## Task material
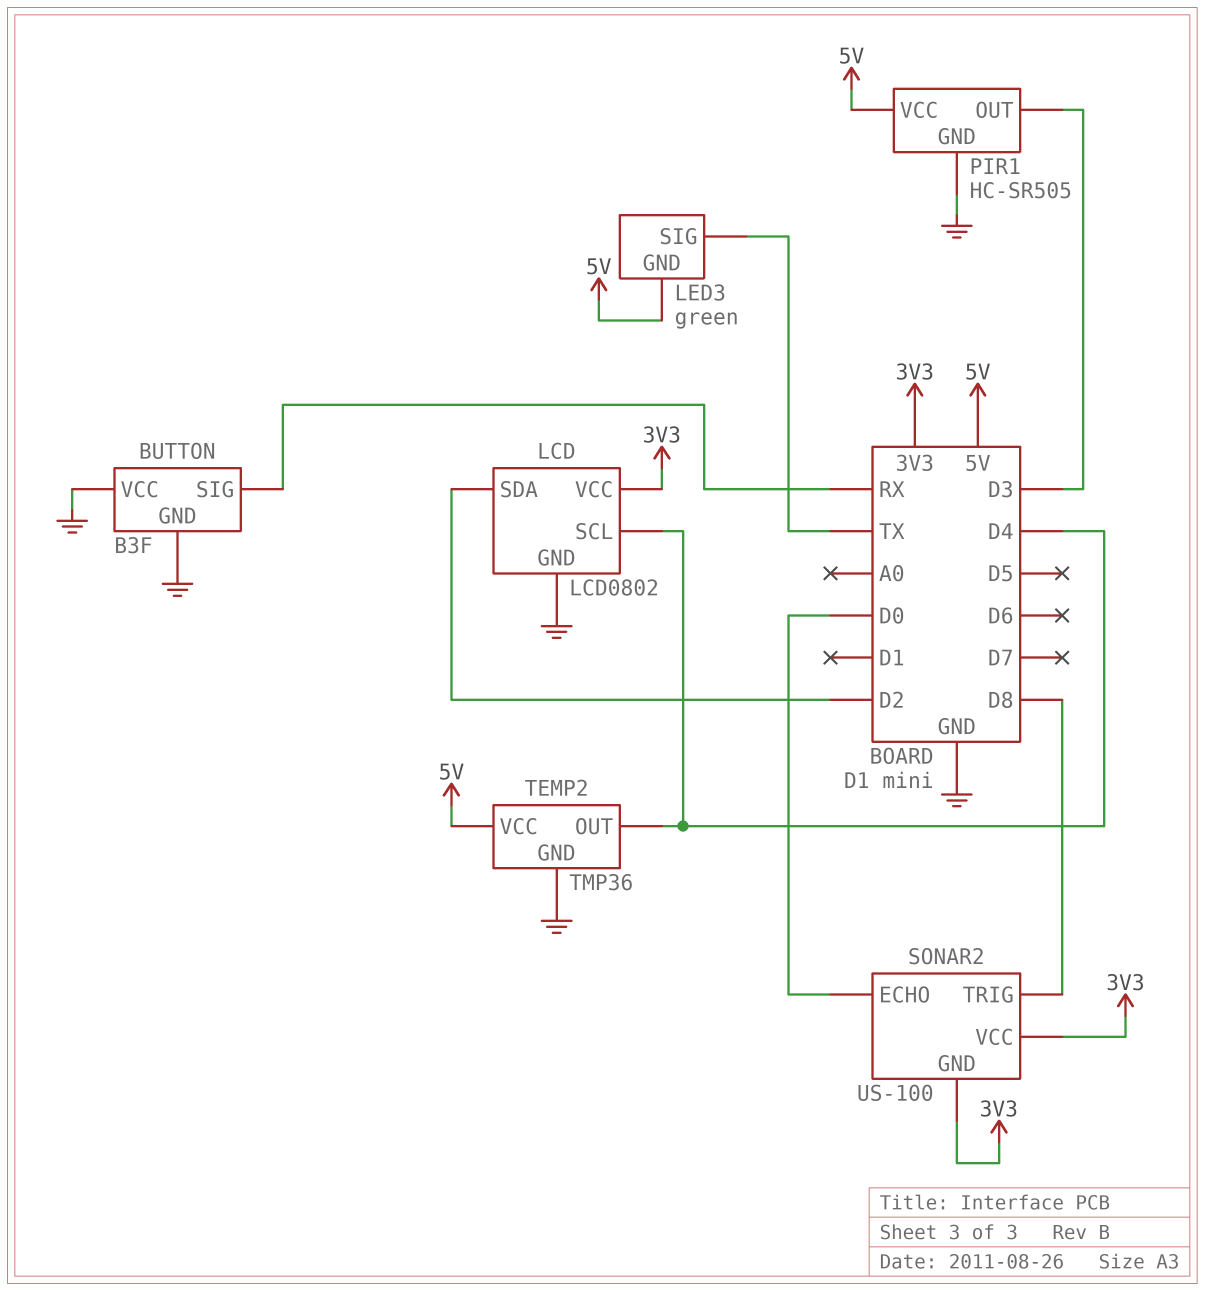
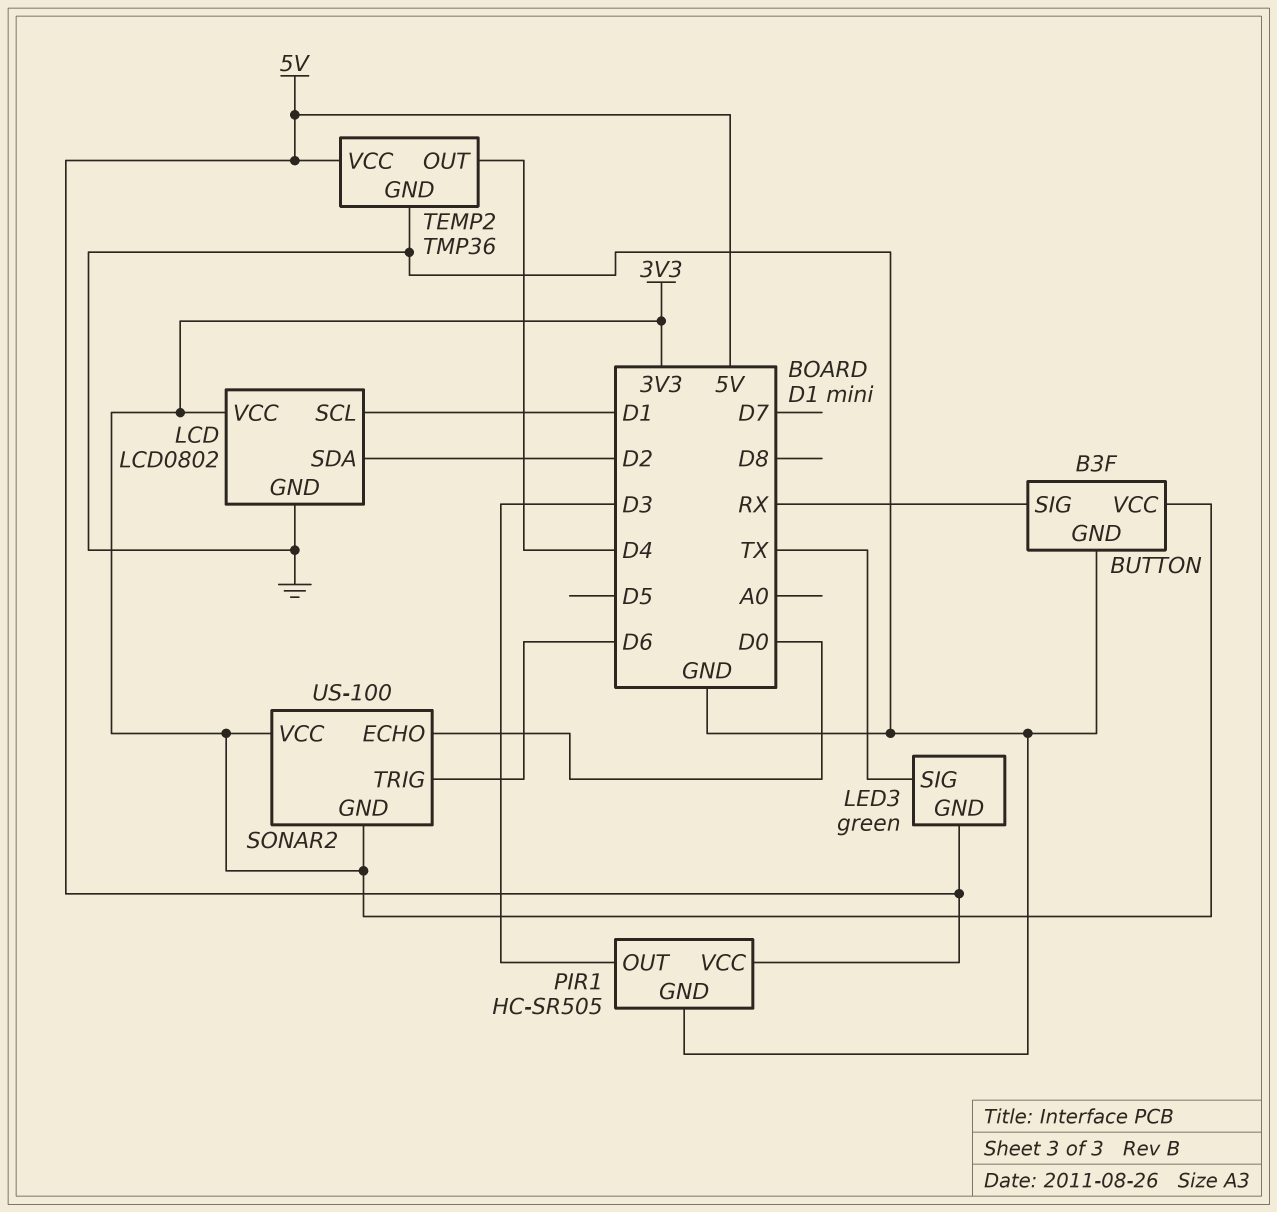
BUTTON pin VCC: GND -> 3V3
LCD pin SCL: D4 -> D1
SONAR2 pin TRIG: D8 -> D6

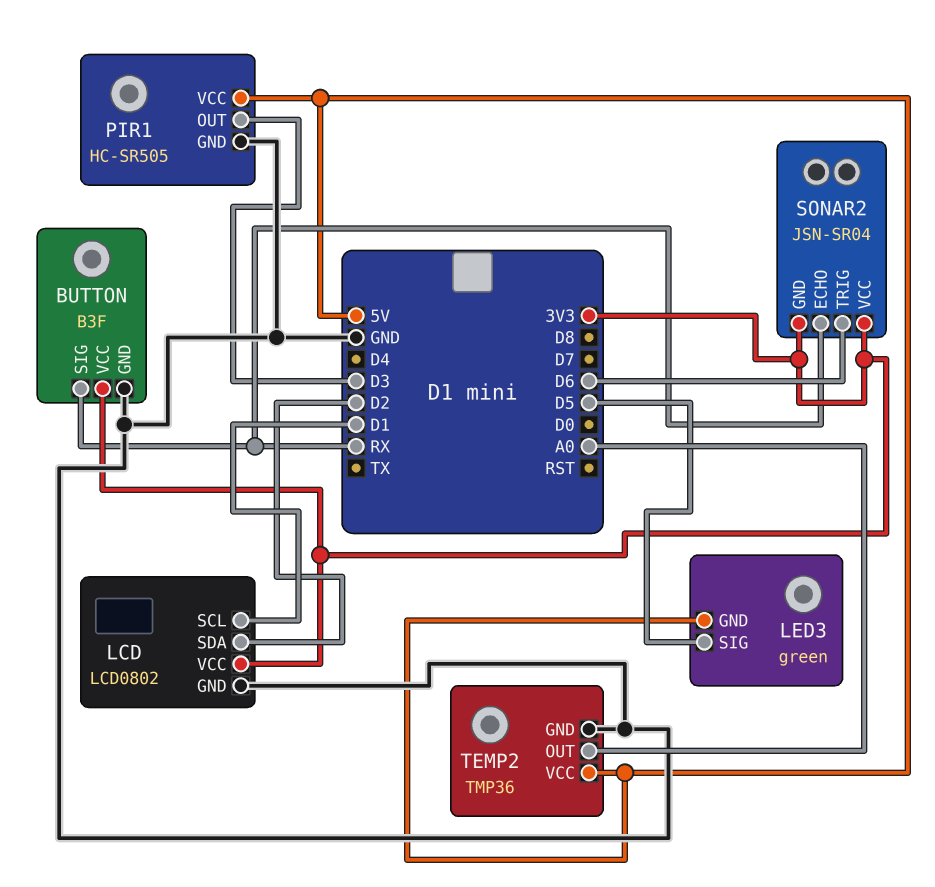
LED3 pin SIG: TX -> D5
SONAR2: US-100 -> JSN-SR04
SONAR2 pin ECHO: D0 -> RX
TEMP2 pin OUT: D4 -> A0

## Problem statement
Write the lines from the line containing "SONAR2 pin TRIG: D8 -> D6" through the last line of the data out again exactly, and only those lines; pictures stay out.

## The completed task
SONAR2 pin TRIG: D8 -> D6

LED3 pin SIG: TX -> D5
SONAR2: US-100 -> JSN-SR04
SONAR2 pin ECHO: D0 -> RX
TEMP2 pin OUT: D4 -> A0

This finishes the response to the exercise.